### WHAT IS EXPECTED
Go through the entries below and copy each line that holds the word "FILT".

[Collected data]

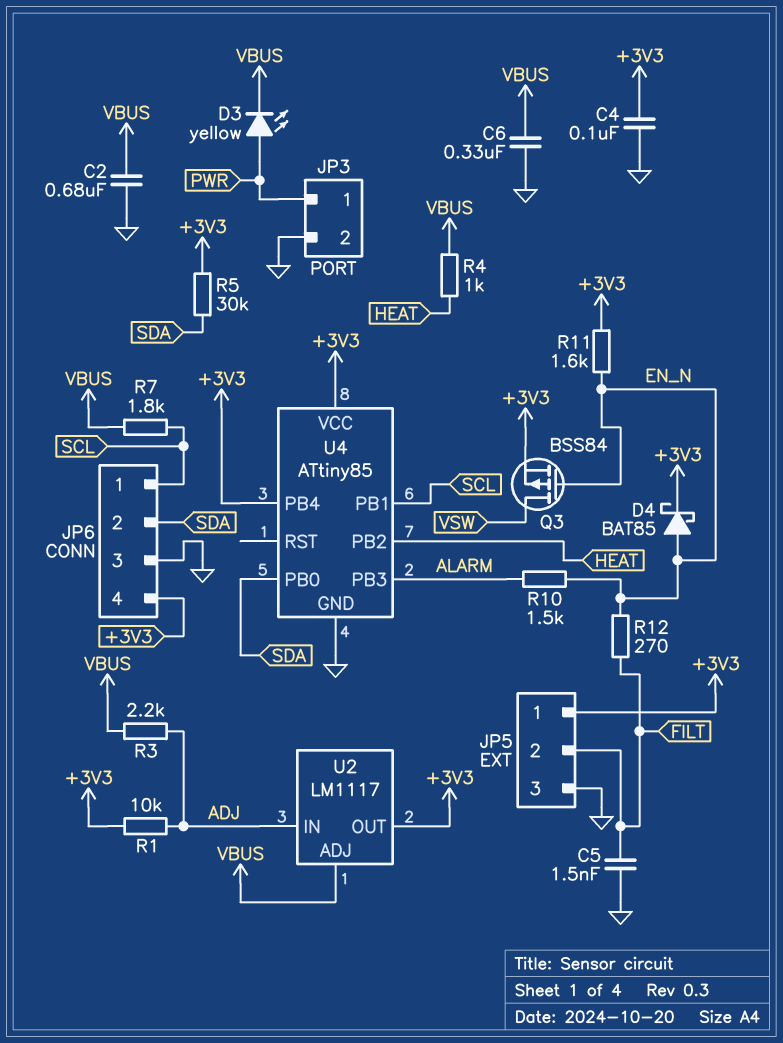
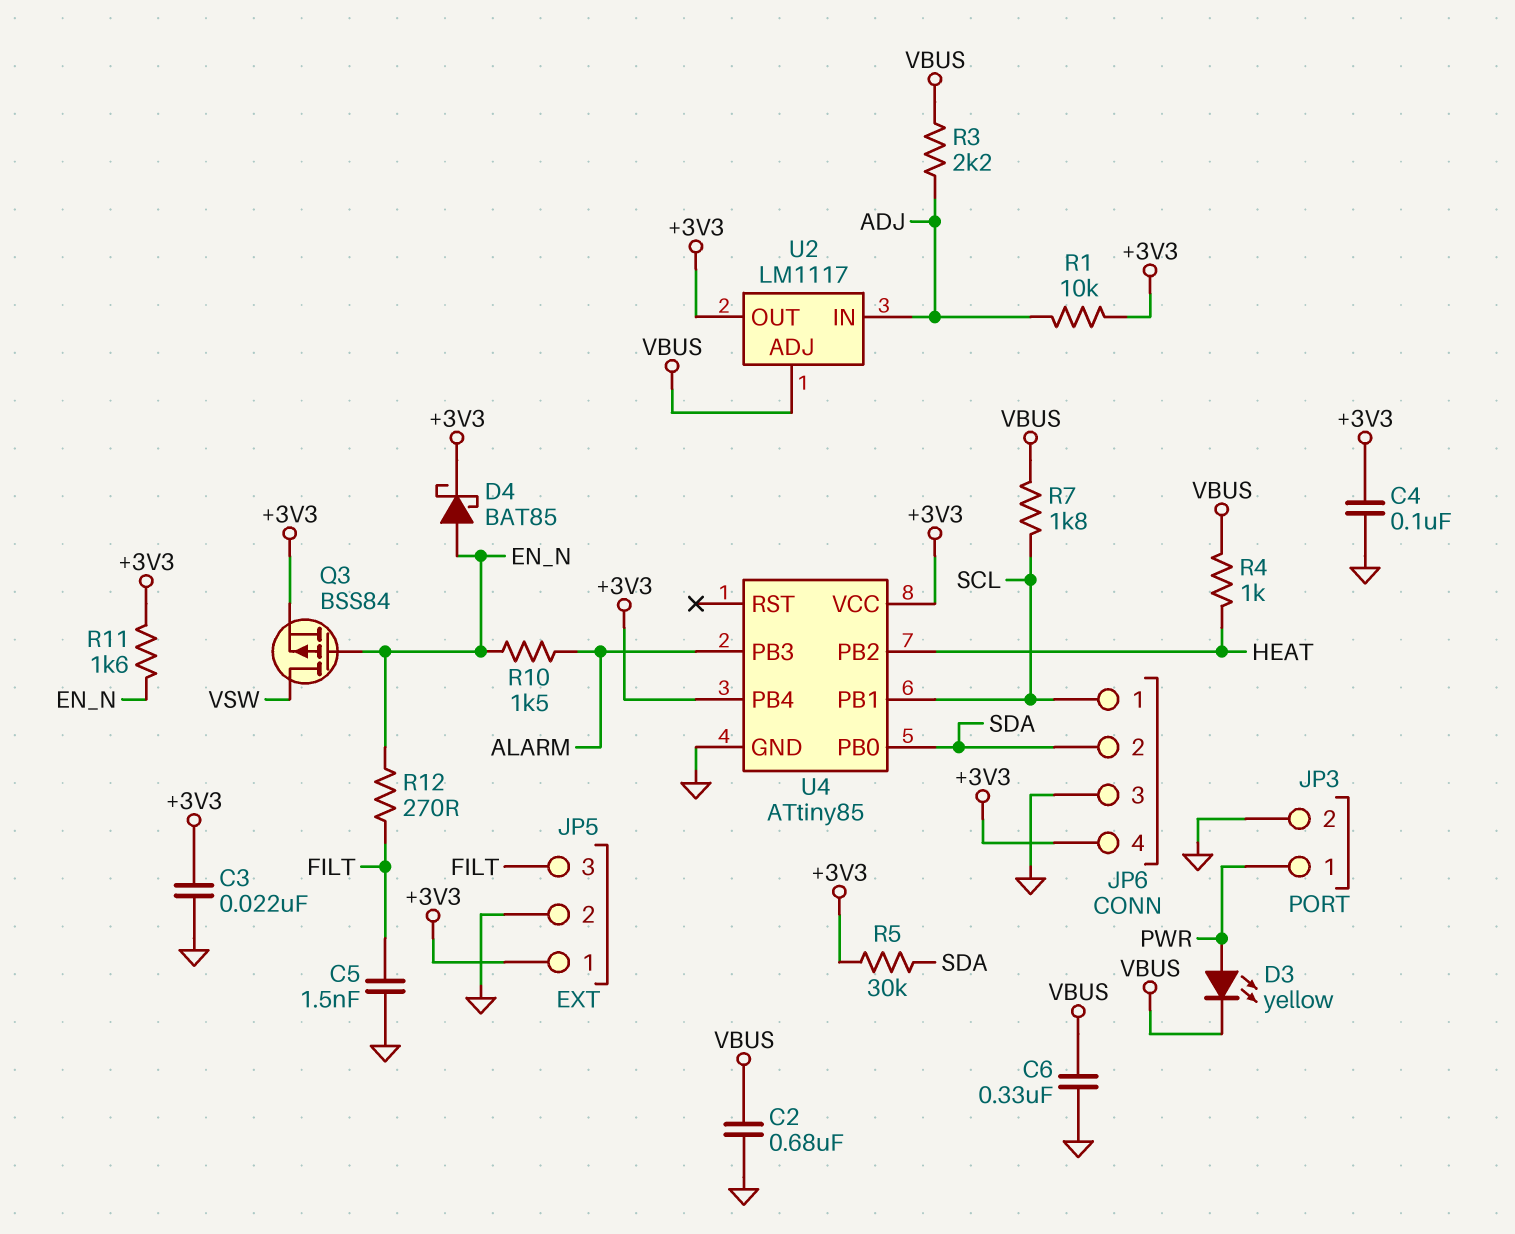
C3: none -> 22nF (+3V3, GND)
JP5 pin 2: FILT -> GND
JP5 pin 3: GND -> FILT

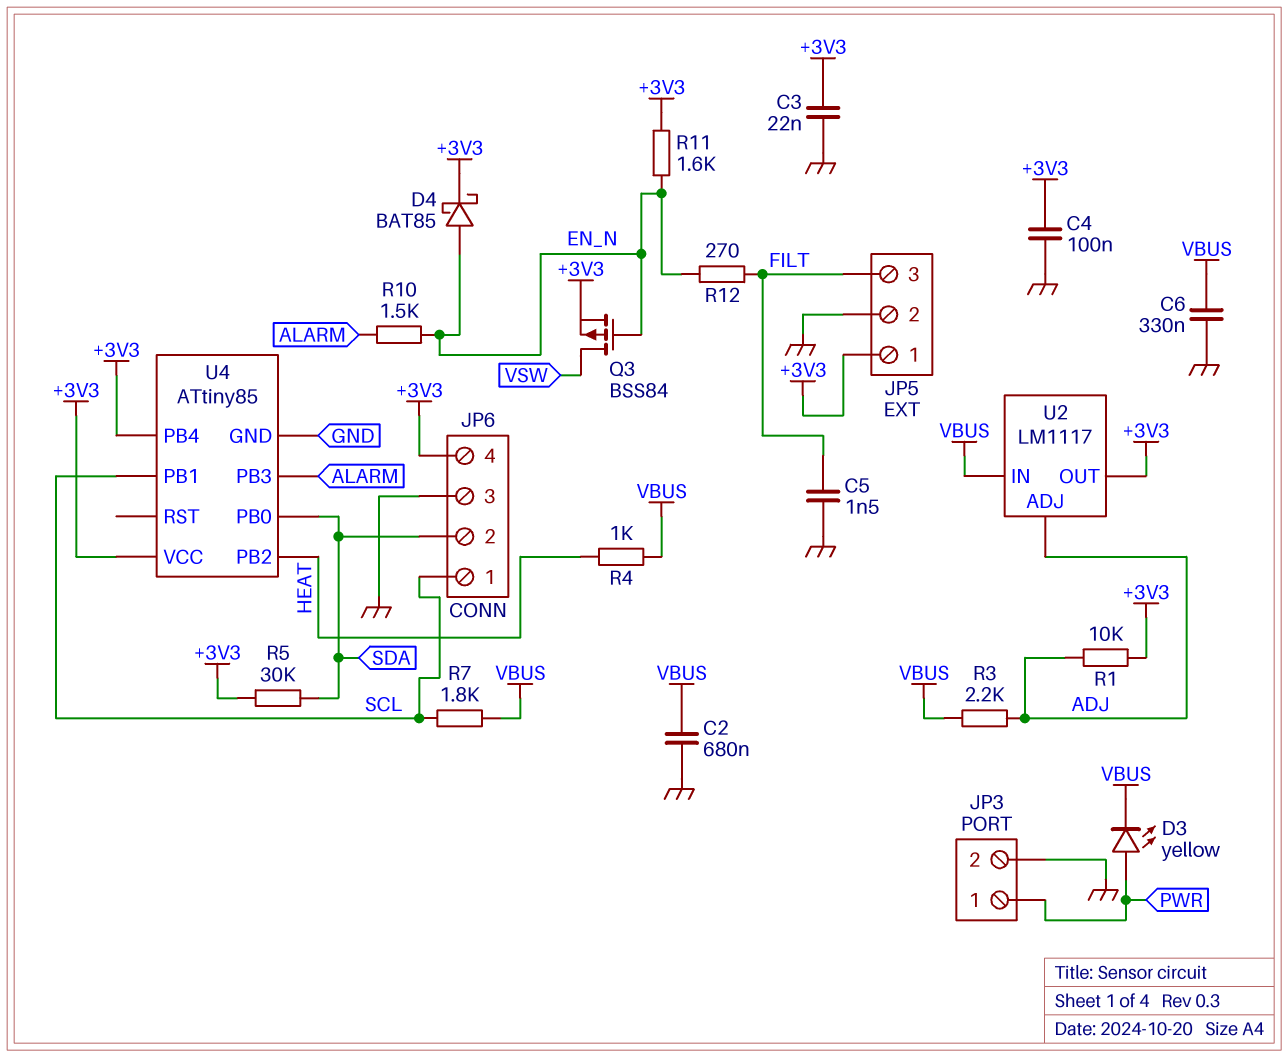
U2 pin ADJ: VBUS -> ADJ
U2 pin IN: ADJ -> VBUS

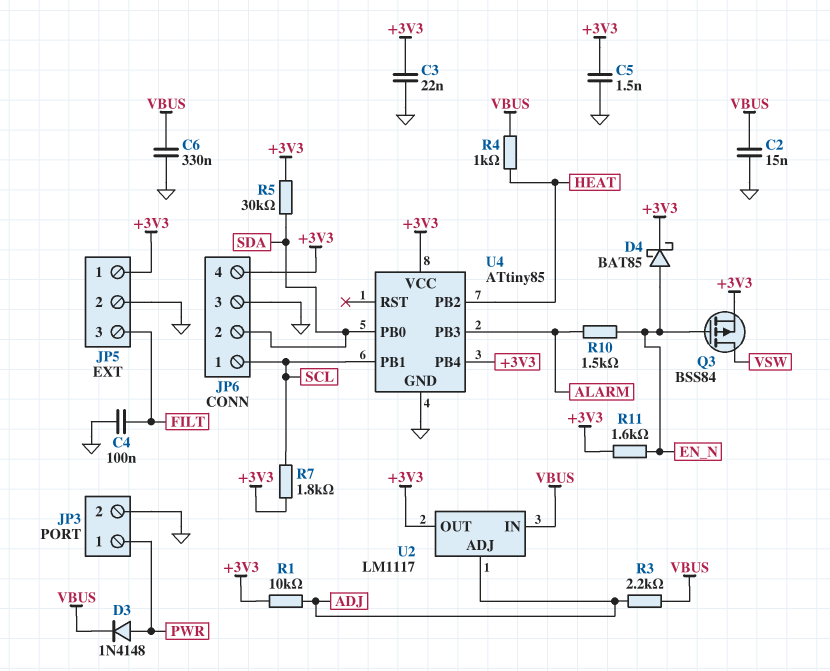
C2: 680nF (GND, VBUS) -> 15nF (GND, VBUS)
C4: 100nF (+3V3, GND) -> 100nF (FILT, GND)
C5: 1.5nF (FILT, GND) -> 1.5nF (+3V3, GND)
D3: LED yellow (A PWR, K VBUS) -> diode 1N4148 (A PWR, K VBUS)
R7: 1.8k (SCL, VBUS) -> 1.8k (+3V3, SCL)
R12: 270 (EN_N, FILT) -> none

### TASK ANSWER
JP5 pin 2: FILT -> GND
JP5 pin 3: GND -> FILT
C4: 100nF (+3V3, GND) -> 100nF (FILT, GND)
C5: 1.5nF (FILT, GND) -> 1.5nF (+3V3, GND)
R12: 270 (EN_N, FILT) -> none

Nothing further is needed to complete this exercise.